**Data section**.
---------------
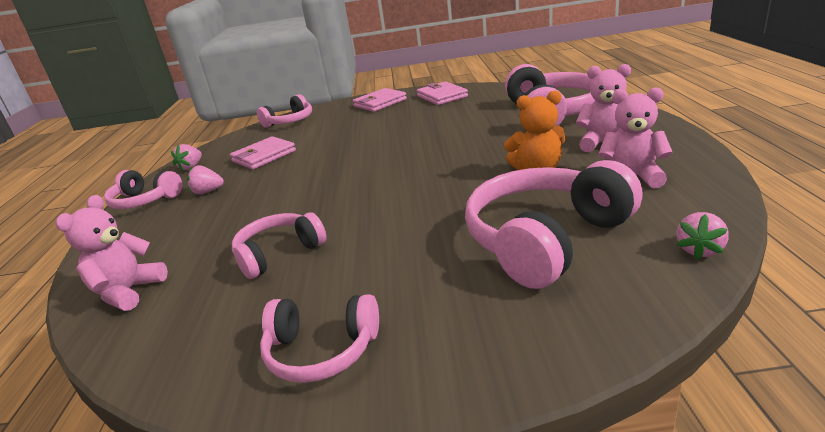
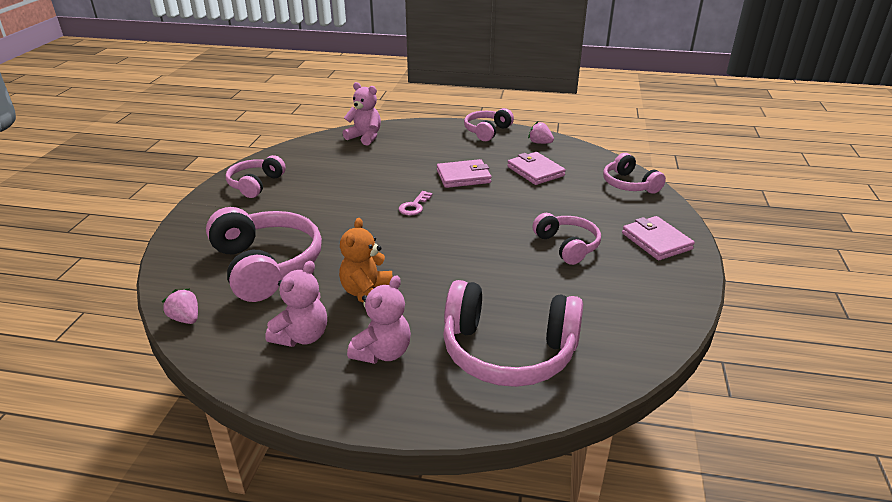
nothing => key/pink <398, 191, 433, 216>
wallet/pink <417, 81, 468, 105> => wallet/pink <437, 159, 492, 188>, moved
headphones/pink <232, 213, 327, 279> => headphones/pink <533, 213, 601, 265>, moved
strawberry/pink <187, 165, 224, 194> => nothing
---------------
**Work to be completed**. Wherever the string "moved" shows up in the material, copy the line that holds it.

**Output for this exercise**.
wallet/pink <417, 81, 468, 105> => wallet/pink <437, 159, 492, 188>, moved
headphones/pink <232, 213, 327, 279> => headphones/pink <533, 213, 601, 265>, moved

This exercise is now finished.